> [DATA TO PROCESS]:

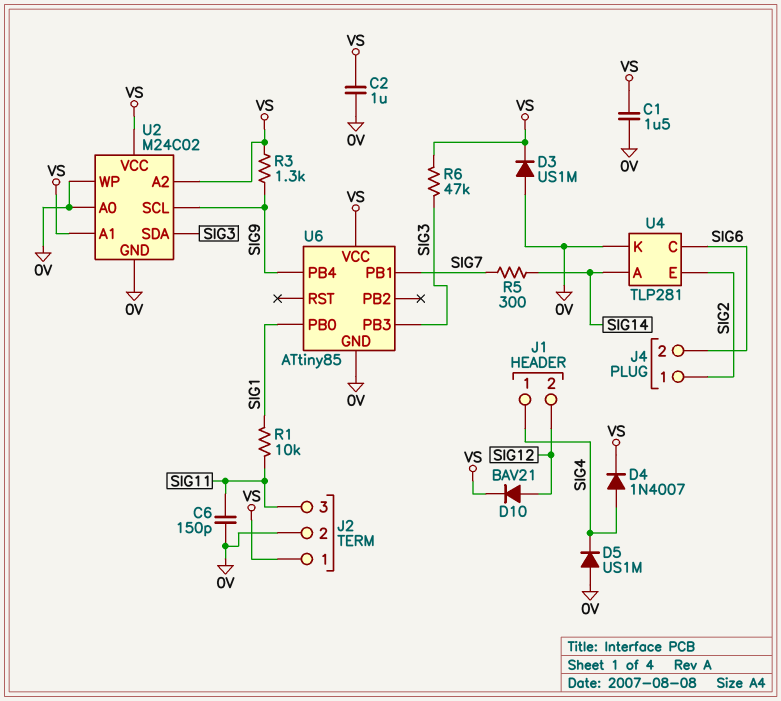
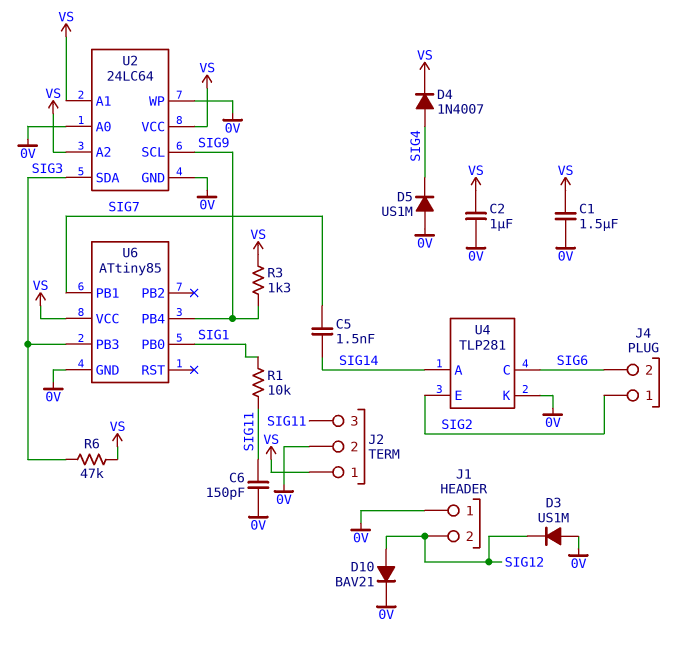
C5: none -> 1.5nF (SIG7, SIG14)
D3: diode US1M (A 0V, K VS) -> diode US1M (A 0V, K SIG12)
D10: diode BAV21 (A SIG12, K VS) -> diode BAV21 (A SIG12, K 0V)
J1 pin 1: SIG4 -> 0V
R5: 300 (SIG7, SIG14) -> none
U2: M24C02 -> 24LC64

> [ACTION ITEM]:
Go through the listing, and whenever a line contains the string "none", copy that line.

> [RESULT OF THIS TASK]:
C5: none -> 1.5nF (SIG7, SIG14)
R5: 300 (SIG7, SIG14) -> none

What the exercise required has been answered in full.